**EXERCISE DESCRIPTION:**
In the entries below, which lines run from the one containing "R4: none -> 330 (NET8, NET11)" to the one containing "C5: 1uF (plus"? Copy exactly those lines, ends included, and no others.

**EXTRACTED DATA:**
▼
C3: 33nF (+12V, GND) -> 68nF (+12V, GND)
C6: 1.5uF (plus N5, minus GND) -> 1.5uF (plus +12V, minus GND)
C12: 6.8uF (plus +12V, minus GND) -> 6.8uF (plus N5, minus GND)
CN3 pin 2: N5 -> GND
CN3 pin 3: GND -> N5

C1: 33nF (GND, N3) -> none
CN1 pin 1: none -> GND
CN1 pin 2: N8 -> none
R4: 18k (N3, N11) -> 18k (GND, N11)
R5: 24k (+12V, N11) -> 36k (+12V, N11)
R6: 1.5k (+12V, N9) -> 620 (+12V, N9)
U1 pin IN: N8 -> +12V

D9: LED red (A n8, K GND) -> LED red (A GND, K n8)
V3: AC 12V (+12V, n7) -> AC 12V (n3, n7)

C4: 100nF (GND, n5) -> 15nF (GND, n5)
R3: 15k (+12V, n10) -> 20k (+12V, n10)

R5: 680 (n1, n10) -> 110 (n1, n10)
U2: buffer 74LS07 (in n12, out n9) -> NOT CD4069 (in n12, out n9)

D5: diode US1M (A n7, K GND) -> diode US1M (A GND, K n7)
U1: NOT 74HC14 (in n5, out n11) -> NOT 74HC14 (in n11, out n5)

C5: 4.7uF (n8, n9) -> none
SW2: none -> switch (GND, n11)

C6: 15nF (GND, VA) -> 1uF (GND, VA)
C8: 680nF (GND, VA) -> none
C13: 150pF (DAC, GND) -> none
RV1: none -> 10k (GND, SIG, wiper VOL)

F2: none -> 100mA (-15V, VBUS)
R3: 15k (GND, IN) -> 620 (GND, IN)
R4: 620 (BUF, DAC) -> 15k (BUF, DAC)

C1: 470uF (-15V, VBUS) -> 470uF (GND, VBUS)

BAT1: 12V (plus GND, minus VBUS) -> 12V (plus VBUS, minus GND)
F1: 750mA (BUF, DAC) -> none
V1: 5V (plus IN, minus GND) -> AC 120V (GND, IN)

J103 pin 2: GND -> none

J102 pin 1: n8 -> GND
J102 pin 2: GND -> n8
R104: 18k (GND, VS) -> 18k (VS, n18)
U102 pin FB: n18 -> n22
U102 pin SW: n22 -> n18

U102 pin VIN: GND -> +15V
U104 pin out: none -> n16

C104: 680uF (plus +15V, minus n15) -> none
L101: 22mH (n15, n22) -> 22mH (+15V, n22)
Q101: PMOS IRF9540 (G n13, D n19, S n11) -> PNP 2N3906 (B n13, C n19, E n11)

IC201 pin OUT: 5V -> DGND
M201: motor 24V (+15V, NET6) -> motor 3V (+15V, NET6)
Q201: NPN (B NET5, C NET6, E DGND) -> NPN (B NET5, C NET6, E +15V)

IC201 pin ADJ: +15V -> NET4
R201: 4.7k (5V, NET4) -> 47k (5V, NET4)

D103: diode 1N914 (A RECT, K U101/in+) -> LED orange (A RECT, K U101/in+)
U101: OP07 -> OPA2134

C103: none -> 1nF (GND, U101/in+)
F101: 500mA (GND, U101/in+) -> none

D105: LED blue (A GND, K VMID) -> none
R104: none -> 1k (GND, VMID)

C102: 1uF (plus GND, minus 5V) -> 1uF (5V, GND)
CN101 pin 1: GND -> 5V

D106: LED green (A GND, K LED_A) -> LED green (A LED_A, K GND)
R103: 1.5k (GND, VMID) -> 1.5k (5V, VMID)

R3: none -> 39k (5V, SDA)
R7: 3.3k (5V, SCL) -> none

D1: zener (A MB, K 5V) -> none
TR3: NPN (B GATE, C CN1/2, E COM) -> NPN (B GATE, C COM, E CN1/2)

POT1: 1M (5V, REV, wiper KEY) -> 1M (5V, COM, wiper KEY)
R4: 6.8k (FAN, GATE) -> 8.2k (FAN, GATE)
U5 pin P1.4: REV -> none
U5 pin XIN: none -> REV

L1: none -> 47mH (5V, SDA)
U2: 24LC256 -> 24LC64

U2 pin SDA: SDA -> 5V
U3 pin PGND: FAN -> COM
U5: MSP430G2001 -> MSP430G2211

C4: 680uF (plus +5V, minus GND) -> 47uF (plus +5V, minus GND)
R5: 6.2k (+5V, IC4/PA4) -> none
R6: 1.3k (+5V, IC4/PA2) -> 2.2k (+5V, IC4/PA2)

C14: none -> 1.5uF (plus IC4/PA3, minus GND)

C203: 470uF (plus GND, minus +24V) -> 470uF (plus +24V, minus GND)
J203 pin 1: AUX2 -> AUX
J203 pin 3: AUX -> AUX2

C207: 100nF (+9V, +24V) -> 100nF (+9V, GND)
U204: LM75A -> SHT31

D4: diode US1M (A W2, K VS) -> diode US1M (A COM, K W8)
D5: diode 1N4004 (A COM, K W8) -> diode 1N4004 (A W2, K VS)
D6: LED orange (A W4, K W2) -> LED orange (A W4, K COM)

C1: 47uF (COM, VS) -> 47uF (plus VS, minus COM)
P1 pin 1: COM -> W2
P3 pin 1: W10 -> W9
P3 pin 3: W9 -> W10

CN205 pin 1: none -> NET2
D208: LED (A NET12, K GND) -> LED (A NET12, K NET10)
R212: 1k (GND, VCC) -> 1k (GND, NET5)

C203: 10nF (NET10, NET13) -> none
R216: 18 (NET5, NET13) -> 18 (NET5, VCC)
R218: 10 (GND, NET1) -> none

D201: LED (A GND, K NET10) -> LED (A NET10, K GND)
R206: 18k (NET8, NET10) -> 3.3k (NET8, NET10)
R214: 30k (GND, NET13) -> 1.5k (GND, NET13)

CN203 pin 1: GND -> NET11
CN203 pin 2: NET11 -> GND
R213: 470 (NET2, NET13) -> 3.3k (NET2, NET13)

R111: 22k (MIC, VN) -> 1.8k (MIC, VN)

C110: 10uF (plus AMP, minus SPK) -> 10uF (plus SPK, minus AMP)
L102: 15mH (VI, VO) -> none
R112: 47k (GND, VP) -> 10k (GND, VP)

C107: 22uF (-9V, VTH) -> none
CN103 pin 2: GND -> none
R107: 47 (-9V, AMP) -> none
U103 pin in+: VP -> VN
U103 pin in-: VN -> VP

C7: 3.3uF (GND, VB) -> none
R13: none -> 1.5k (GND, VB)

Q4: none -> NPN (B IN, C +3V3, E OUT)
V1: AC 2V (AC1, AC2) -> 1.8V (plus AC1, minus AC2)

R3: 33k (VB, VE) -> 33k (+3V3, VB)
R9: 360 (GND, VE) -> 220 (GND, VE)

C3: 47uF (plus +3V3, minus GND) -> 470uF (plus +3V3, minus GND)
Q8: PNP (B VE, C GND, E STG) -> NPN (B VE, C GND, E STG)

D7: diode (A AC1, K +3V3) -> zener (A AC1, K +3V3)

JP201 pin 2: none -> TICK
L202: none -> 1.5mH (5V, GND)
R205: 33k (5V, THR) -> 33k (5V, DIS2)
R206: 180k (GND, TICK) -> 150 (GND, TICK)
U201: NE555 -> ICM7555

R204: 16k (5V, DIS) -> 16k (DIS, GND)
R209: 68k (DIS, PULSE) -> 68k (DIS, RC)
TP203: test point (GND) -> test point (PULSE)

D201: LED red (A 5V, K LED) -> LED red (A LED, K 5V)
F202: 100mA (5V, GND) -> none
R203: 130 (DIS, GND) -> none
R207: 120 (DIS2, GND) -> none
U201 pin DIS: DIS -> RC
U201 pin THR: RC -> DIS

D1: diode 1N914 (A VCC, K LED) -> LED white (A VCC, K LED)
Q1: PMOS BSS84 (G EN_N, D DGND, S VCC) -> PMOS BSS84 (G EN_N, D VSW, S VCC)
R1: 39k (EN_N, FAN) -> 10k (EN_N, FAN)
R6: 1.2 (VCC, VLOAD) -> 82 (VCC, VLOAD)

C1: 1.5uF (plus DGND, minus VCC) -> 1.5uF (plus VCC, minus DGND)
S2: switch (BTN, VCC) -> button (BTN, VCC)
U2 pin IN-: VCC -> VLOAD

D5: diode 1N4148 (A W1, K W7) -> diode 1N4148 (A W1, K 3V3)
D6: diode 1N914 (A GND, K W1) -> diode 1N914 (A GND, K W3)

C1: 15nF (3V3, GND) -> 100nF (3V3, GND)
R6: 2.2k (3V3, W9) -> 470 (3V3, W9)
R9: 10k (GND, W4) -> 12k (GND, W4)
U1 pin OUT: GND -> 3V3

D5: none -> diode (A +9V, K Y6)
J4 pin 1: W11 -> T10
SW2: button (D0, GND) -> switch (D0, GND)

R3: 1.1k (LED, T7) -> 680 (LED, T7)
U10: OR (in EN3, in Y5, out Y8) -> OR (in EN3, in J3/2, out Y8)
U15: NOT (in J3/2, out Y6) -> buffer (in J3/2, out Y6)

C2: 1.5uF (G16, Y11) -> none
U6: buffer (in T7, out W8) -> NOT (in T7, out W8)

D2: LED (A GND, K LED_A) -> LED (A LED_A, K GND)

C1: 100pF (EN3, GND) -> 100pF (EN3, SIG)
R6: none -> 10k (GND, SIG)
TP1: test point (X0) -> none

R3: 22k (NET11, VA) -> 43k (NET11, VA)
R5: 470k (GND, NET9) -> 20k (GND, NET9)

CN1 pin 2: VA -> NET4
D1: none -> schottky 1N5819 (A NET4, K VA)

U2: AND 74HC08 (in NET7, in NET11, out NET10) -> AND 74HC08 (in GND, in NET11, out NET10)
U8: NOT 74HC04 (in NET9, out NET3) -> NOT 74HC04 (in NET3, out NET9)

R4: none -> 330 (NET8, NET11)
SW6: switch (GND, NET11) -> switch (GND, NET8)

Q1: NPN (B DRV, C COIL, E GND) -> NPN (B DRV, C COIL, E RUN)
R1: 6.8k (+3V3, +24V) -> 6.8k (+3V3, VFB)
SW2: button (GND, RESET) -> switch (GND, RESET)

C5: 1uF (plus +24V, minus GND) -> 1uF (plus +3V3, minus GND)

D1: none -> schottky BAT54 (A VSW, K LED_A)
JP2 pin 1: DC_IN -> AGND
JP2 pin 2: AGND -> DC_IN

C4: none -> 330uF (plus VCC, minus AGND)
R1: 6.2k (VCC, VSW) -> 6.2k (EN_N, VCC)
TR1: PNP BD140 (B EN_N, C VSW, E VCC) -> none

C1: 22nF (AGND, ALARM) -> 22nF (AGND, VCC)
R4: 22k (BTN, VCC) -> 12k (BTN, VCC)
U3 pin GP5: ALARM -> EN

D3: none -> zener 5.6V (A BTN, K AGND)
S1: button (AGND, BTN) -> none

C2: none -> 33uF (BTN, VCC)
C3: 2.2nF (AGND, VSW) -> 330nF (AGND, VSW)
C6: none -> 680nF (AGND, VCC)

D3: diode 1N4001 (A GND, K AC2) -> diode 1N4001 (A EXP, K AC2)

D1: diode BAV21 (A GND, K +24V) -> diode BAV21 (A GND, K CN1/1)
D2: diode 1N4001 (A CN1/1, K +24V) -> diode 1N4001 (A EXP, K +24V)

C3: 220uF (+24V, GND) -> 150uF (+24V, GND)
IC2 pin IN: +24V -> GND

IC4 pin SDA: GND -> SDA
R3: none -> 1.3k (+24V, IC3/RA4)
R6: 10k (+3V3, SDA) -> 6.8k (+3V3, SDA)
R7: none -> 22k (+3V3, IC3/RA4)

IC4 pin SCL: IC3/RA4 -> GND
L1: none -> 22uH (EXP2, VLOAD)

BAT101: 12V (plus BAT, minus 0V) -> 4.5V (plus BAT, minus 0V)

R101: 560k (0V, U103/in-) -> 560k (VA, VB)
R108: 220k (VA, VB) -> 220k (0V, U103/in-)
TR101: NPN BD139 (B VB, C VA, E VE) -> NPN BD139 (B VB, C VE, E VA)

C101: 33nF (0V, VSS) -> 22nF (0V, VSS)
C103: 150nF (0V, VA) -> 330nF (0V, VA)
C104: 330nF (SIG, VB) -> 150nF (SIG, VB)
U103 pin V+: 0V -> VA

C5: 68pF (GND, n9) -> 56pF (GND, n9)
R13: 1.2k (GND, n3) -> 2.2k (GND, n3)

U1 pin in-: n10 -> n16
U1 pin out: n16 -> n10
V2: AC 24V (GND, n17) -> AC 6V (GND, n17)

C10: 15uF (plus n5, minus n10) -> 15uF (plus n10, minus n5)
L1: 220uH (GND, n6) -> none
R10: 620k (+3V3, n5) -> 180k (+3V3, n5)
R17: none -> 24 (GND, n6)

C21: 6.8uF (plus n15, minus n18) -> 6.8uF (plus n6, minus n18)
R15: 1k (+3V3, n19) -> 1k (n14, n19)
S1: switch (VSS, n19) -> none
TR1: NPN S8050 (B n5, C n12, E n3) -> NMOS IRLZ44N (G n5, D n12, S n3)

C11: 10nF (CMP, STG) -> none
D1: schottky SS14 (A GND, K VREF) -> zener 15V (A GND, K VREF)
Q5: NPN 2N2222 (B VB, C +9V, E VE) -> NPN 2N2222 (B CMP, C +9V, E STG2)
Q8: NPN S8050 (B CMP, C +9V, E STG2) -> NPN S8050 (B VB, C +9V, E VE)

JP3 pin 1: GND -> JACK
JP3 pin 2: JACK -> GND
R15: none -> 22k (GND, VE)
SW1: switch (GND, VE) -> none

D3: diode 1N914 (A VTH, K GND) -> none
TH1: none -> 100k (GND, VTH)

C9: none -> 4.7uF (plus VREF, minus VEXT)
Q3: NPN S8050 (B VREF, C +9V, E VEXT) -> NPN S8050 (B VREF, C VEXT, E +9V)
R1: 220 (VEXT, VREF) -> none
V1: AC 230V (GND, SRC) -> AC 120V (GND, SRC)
▲
**TASK ANSWER:**
R4: none -> 330 (NET8, NET11)
SW6: switch (GND, NET11) -> switch (GND, NET8)

Q1: NPN (B DRV, C COIL, E GND) -> NPN (B DRV, C COIL, E RUN)
R1: 6.8k (+3V3, +24V) -> 6.8k (+3V3, VFB)
SW2: button (GND, RESET) -> switch (GND, RESET)

C5: 1uF (plus +24V, minus GND) -> 1uF (plus +3V3, minus GND)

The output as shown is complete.